◆ **WHAT THE EXERCISE ASKS**
From the records below, pull each line that has "yellow".

◆ **PROVIDED MATERIAL**

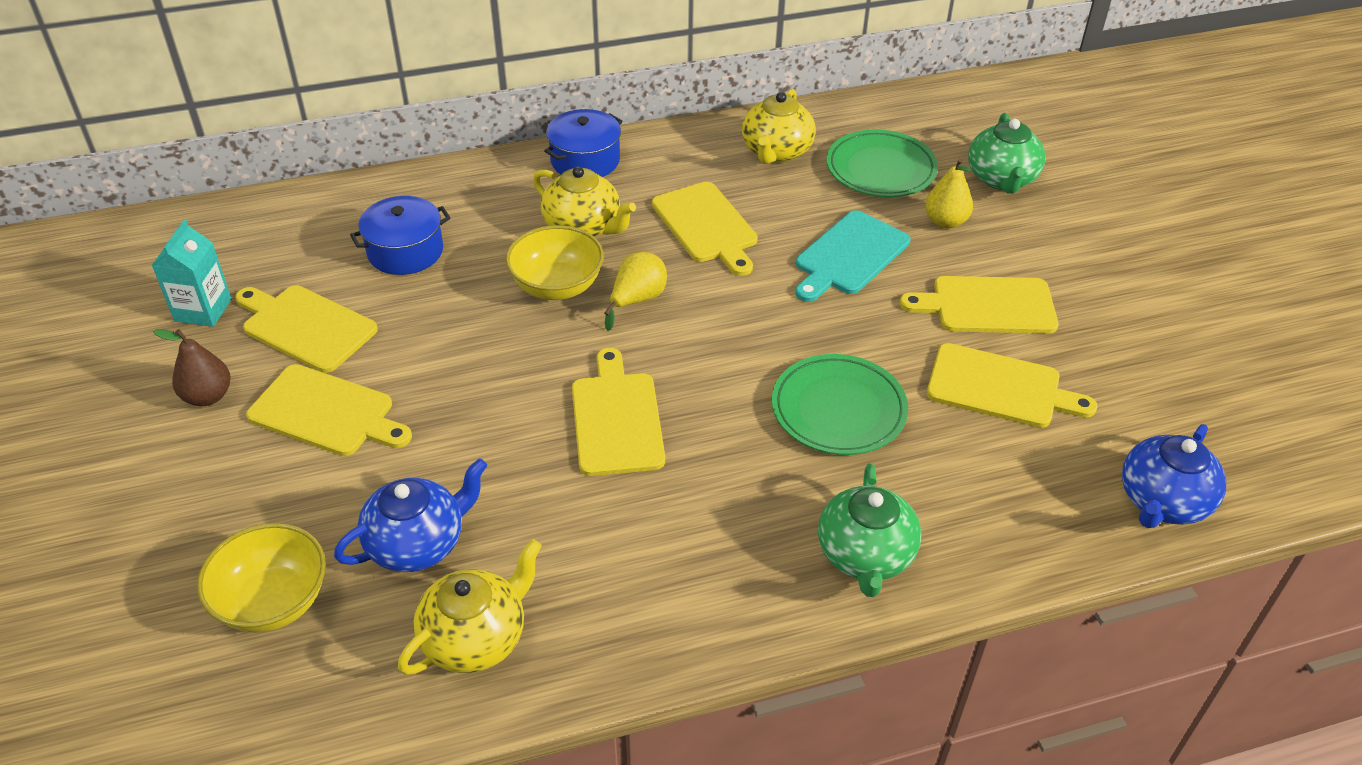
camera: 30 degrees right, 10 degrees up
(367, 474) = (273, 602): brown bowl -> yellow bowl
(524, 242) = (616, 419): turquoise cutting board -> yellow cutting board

==

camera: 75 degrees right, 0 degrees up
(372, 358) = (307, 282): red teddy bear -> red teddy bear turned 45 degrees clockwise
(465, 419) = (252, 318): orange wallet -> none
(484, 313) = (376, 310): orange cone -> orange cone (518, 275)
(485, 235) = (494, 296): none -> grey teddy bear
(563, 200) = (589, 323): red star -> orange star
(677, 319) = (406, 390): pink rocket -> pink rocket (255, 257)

---

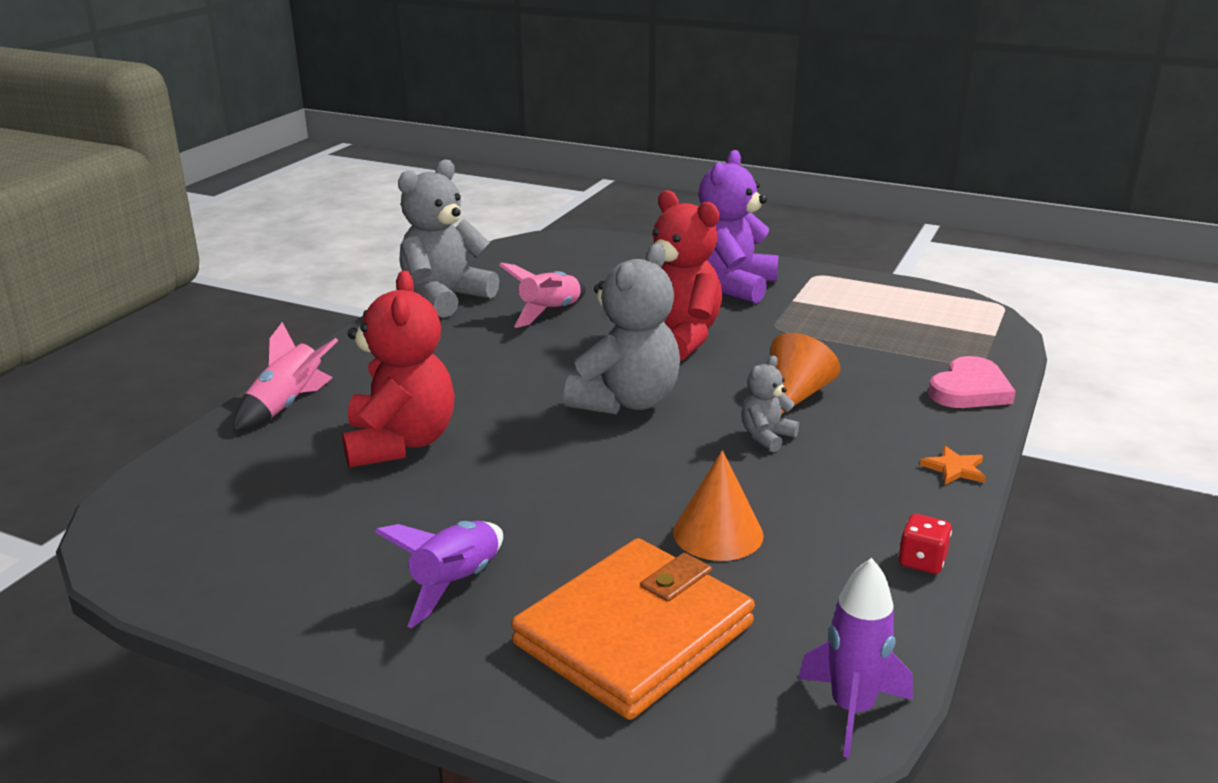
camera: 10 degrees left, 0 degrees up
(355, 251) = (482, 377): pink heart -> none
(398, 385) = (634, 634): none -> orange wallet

◆ **ANSWER TO THE PROBLEM**
(367, 474) = (273, 602): brown bowl -> yellow bowl
(524, 242) = (616, 419): turquoise cutting board -> yellow cutting board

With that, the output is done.